## [Image sets with object changes]
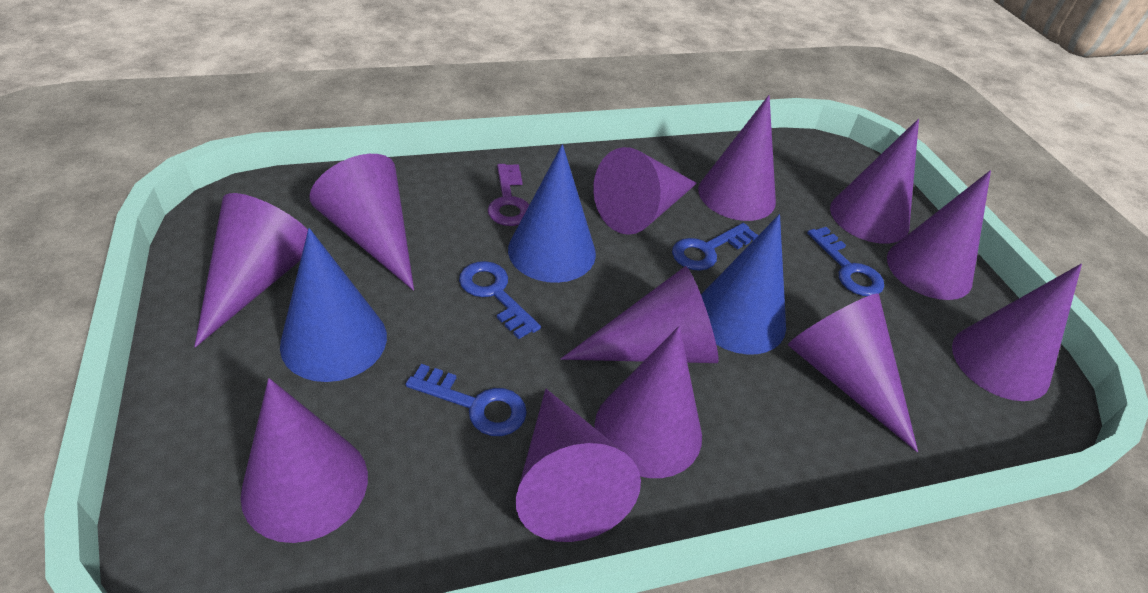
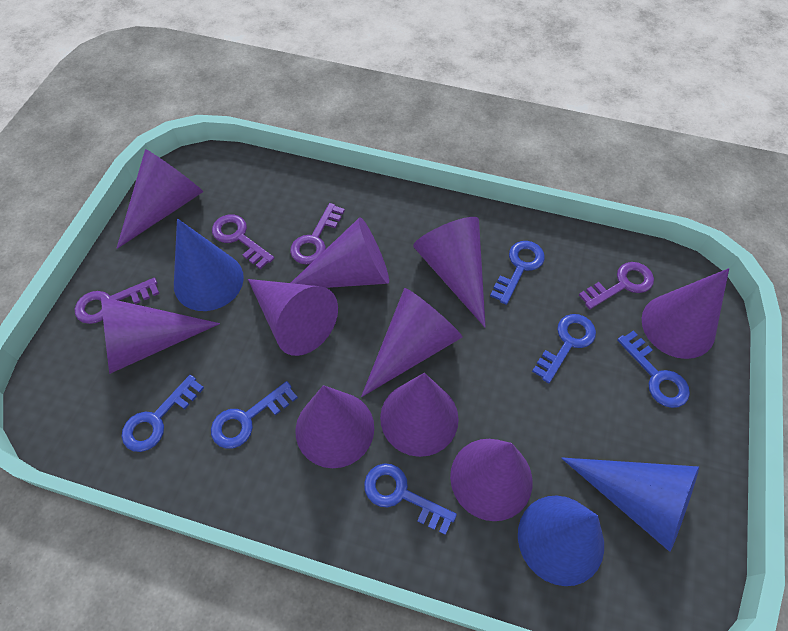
blue key: 4 -> 6
purple cone: 12 -> 10
purple key: 1 -> 4

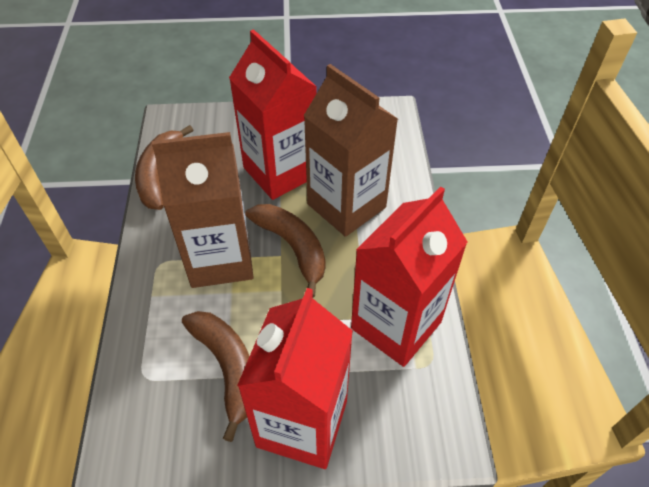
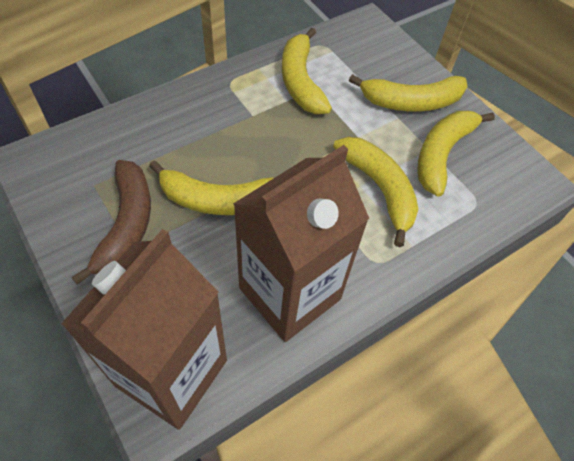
brown banana: 3 -> 1
red carton: 3 -> 0
yellow banana: 0 -> 5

## [Exercise description]
Please, without any pictures, print each entry exactly.

## [Expected answer]
blue key: 4 -> 6
purple cone: 12 -> 10
purple key: 1 -> 4

brown banana: 3 -> 1
red carton: 3 -> 0
yellow banana: 0 -> 5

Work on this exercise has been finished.